*ACTIVITY*
An exact copy of all the data below is needed, without its pictures.

PROVIDED DATA Block Start

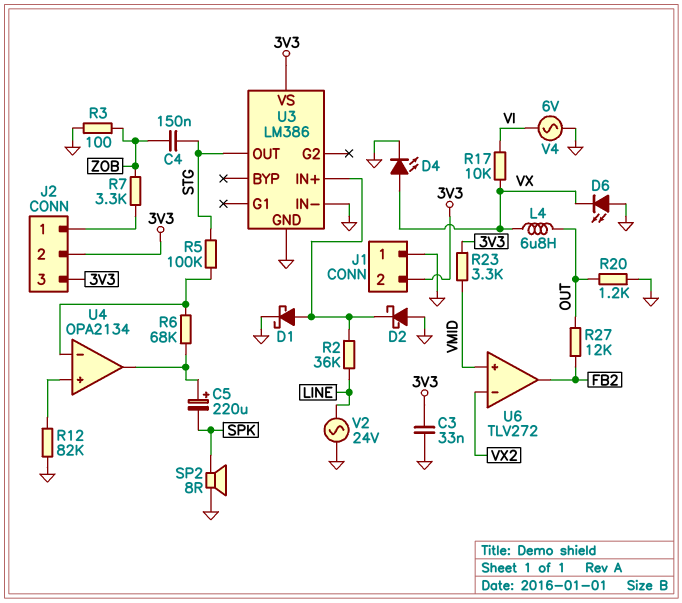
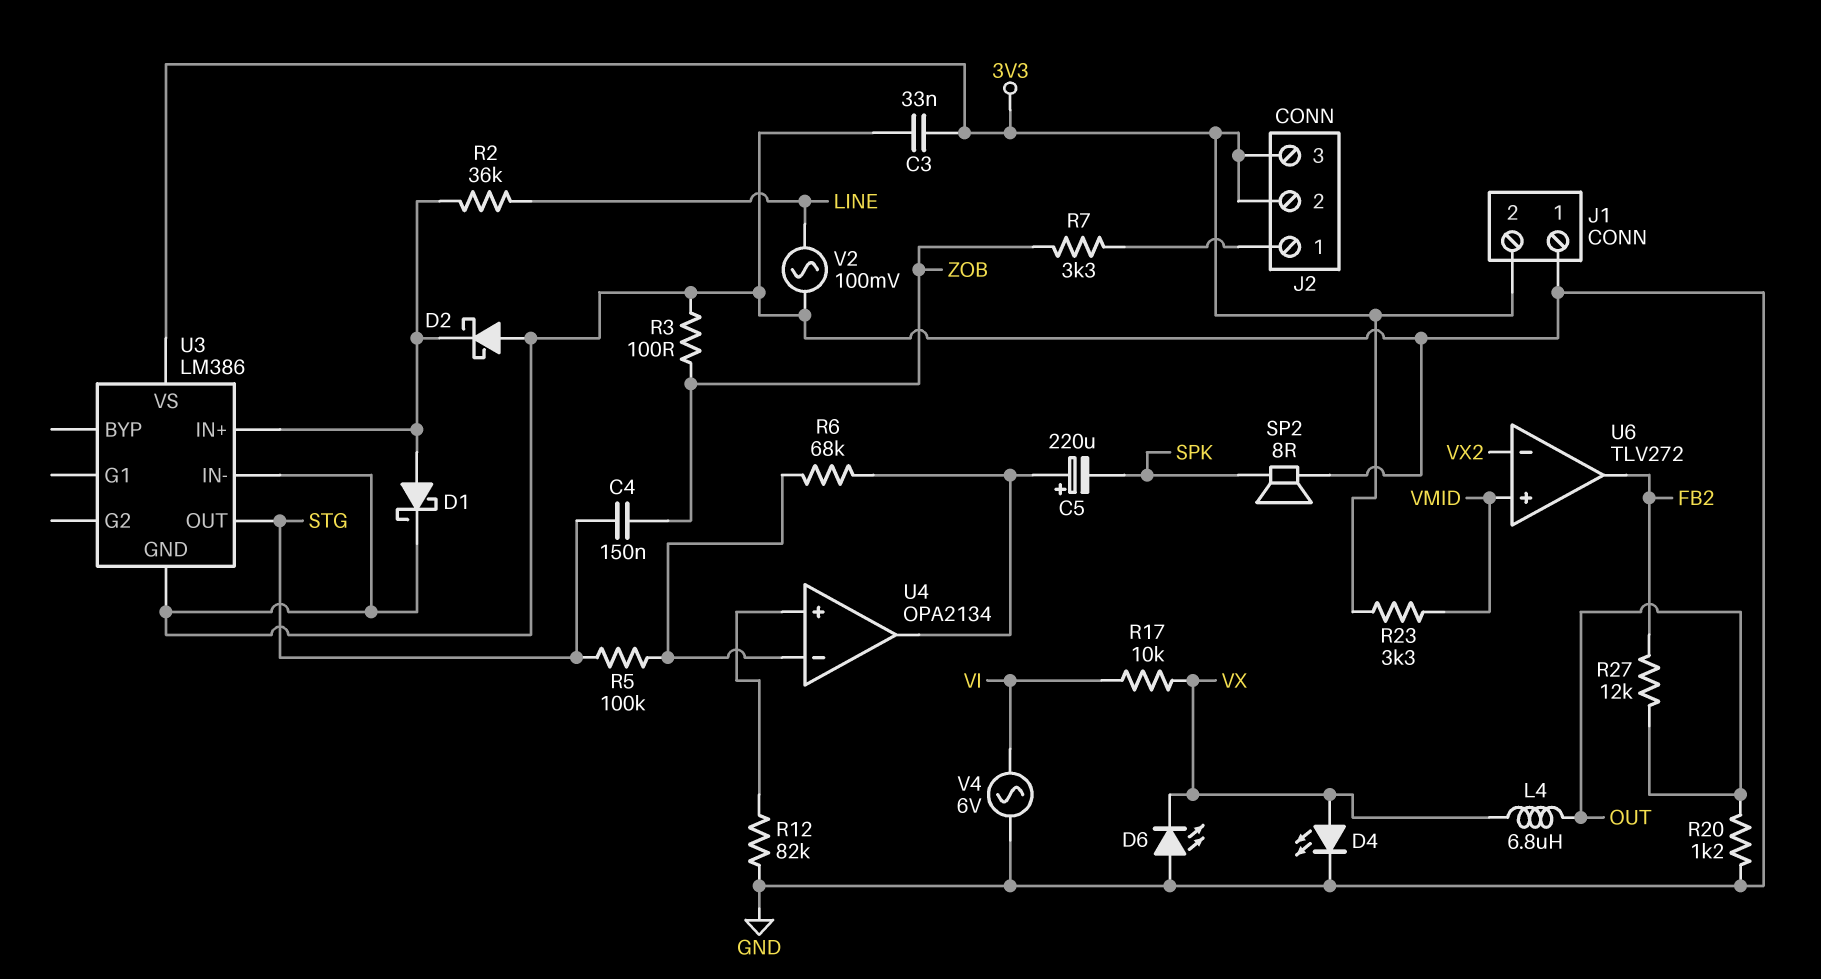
V2: AC 24V (GND, LINE) -> AC 100mV (GND, LINE)

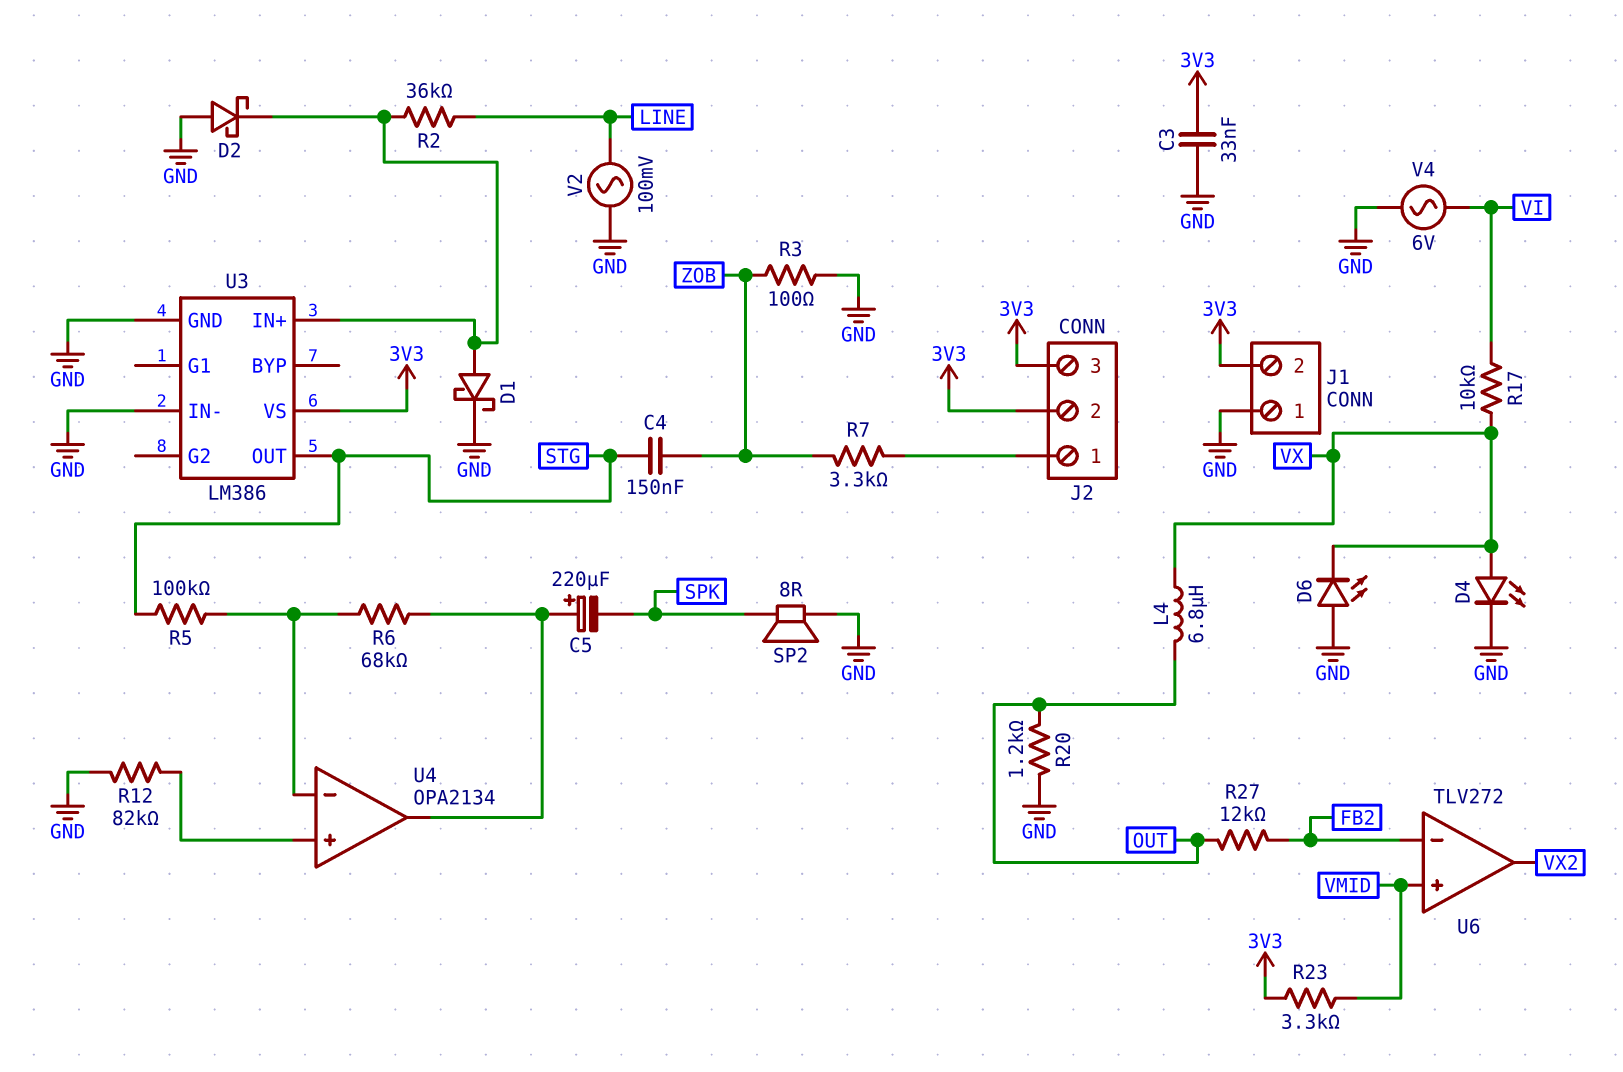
U6 pin in-: VX2 -> FB2
U6 pin out: FB2 -> VX2

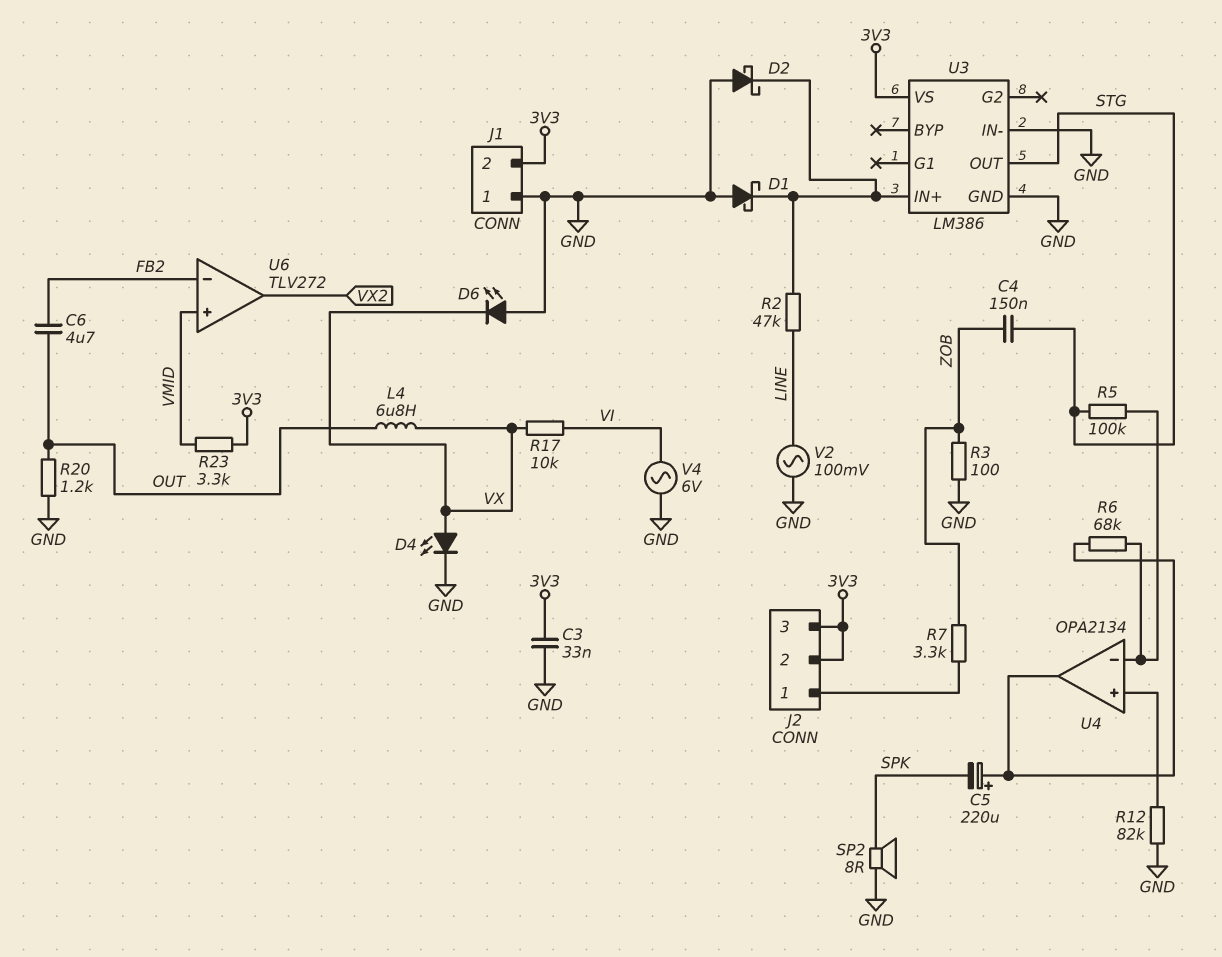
C6: none -> 4.7uF (FB2, OUT)
D1: schottky (A U3/IN+, K GND) -> schottky (A GND, K U3/IN+)
R2: 36k (LINE, U3/IN+) -> 47k (LINE, U3/IN+)
R27: 12k (FB2, OUT) -> none

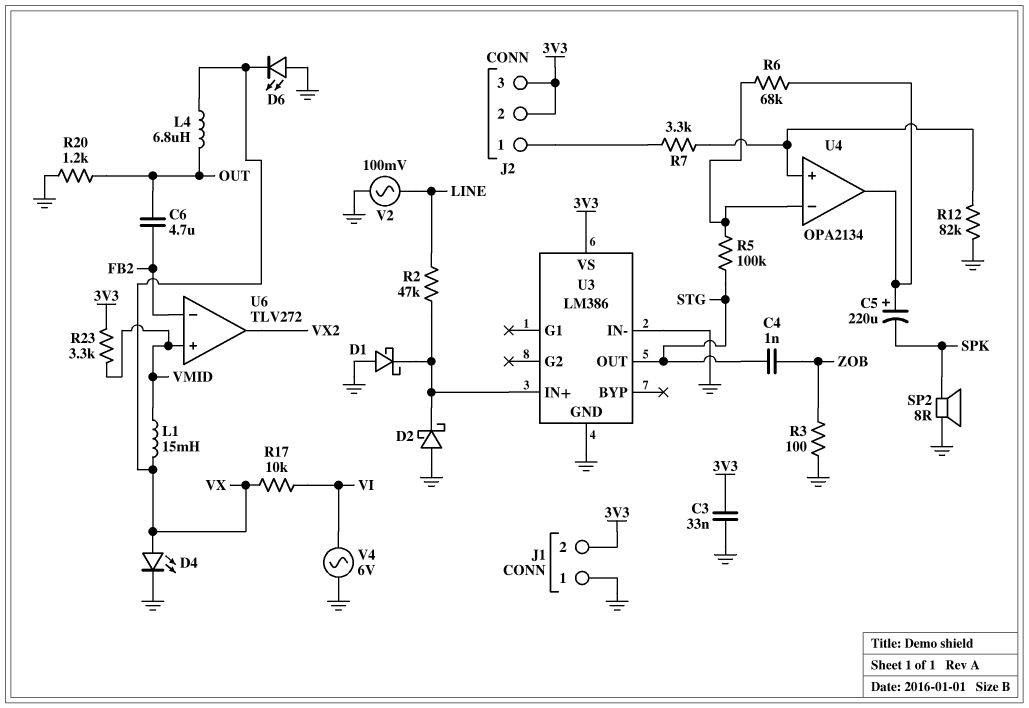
C4: 150nF (STG, ZOB) -> 1nF (STG, ZOB)
L1: none -> 15mH (VMID, VX)
R7: 3.3k (J2/1, ZOB) -> 3.3k (J2/1, U4/in+)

PROVIDED DATA Block End

*ANSWER SPACE*
V2: AC 24V (GND, LINE) -> AC 100mV (GND, LINE)

U6 pin in-: VX2 -> FB2
U6 pin out: FB2 -> VX2

C6: none -> 4.7uF (FB2, OUT)
D1: schottky (A U3/IN+, K GND) -> schottky (A GND, K U3/IN+)
R2: 36k (LINE, U3/IN+) -> 47k (LINE, U3/IN+)
R27: 12k (FB2, OUT) -> none

C4: 150nF (STG, ZOB) -> 1nF (STG, ZOB)
L1: none -> 15mH (VMID, VX)
R7: 3.3k (J2/1, ZOB) -> 3.3k (J2/1, U4/in+)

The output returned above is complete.